## What you have to do
In the records below, locate the line containing "Detect every instance", then extract it and all following lines exactly, ending with the last line.

## Dataset excerpt
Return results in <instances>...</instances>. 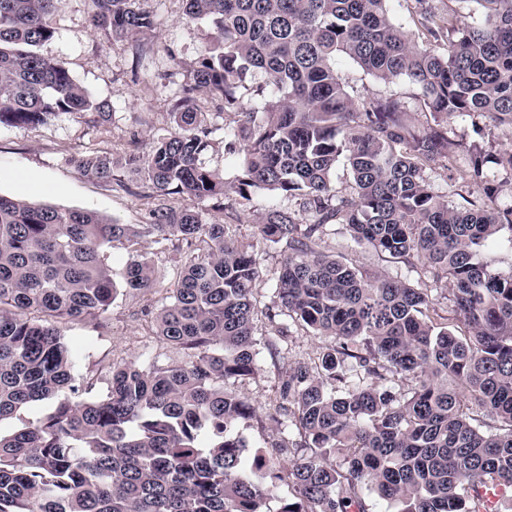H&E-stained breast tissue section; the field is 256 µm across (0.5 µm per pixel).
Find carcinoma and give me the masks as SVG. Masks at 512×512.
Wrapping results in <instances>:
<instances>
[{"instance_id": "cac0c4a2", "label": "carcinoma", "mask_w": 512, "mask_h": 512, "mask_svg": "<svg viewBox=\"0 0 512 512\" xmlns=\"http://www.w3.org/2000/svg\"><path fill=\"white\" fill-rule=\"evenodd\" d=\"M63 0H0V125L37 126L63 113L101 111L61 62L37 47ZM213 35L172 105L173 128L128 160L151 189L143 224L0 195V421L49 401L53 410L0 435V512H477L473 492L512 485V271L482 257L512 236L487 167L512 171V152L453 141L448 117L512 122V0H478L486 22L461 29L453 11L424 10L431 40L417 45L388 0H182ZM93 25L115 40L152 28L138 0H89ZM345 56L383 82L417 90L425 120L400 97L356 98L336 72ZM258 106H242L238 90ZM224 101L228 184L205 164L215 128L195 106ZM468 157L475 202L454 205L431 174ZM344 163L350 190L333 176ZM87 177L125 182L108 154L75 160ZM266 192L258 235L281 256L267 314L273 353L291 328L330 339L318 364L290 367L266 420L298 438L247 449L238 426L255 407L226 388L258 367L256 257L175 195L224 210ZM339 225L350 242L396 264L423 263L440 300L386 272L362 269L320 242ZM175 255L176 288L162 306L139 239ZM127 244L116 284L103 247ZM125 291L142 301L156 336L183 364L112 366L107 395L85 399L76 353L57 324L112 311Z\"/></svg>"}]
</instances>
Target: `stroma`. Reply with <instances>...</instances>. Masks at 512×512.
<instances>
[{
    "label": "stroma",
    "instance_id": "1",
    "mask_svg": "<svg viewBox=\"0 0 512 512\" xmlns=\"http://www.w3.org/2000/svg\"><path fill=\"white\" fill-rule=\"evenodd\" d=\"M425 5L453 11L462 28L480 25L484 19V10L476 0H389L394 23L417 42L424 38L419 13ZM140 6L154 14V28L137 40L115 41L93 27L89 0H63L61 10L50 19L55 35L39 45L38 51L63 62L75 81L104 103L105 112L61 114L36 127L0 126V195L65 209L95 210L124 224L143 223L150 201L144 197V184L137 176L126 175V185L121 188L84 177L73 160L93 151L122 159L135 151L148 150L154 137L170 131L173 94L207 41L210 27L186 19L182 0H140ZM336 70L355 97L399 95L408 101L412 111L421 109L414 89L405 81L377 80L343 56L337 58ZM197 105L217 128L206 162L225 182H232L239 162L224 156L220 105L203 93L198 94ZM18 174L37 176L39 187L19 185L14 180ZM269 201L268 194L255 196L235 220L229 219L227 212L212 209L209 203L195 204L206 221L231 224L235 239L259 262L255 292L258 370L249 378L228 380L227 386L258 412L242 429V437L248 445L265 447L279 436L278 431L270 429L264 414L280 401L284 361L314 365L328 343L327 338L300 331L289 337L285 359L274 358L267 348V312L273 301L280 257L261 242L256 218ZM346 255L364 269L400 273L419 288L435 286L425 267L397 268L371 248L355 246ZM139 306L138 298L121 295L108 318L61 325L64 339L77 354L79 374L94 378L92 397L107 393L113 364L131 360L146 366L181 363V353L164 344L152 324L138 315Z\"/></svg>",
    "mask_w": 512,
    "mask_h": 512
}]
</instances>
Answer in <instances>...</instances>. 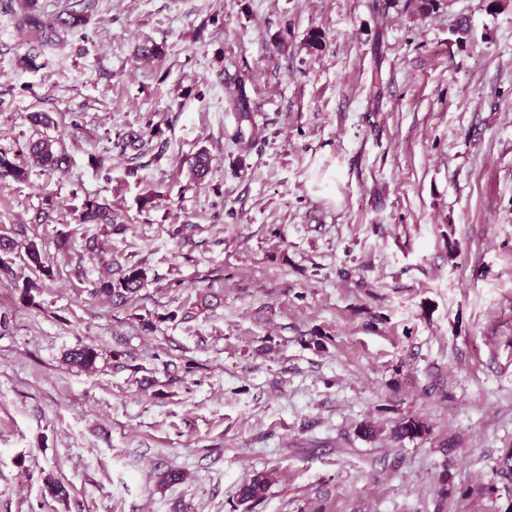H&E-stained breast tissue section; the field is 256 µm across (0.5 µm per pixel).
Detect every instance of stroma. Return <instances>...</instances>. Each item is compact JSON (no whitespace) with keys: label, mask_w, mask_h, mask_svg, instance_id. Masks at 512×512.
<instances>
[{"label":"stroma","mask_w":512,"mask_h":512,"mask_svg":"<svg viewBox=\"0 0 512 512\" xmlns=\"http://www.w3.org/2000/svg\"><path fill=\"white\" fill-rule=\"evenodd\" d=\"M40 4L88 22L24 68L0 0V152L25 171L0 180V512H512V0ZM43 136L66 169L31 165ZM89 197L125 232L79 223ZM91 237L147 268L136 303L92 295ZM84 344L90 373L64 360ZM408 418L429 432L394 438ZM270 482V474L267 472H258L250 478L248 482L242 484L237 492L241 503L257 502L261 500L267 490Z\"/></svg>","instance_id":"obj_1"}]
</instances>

## Exercise response
Detect every instance of stroma. Return <instances>...</instances>. Each item is compact JSON (no whitespace) with keys: label, mask_w, mask_h, mask_svg, instance_id. Masks at 512×512.
<instances>
[{"label":"stroma","mask_w":512,"mask_h":512,"mask_svg":"<svg viewBox=\"0 0 512 512\" xmlns=\"http://www.w3.org/2000/svg\"><path fill=\"white\" fill-rule=\"evenodd\" d=\"M40 4L88 22L24 68L0 0V152L25 171L0 180V512H512V0ZM43 136L66 169L31 165ZM89 197L125 232L79 223ZM91 237L147 268L136 303L92 295ZM84 344L90 373L64 360ZM408 418L429 432L394 438ZM270 482V474L267 472H258L250 478L248 482L242 484L237 492L241 503L257 502L261 500L267 490Z\"/></svg>","instance_id":"obj_1"}]
</instances>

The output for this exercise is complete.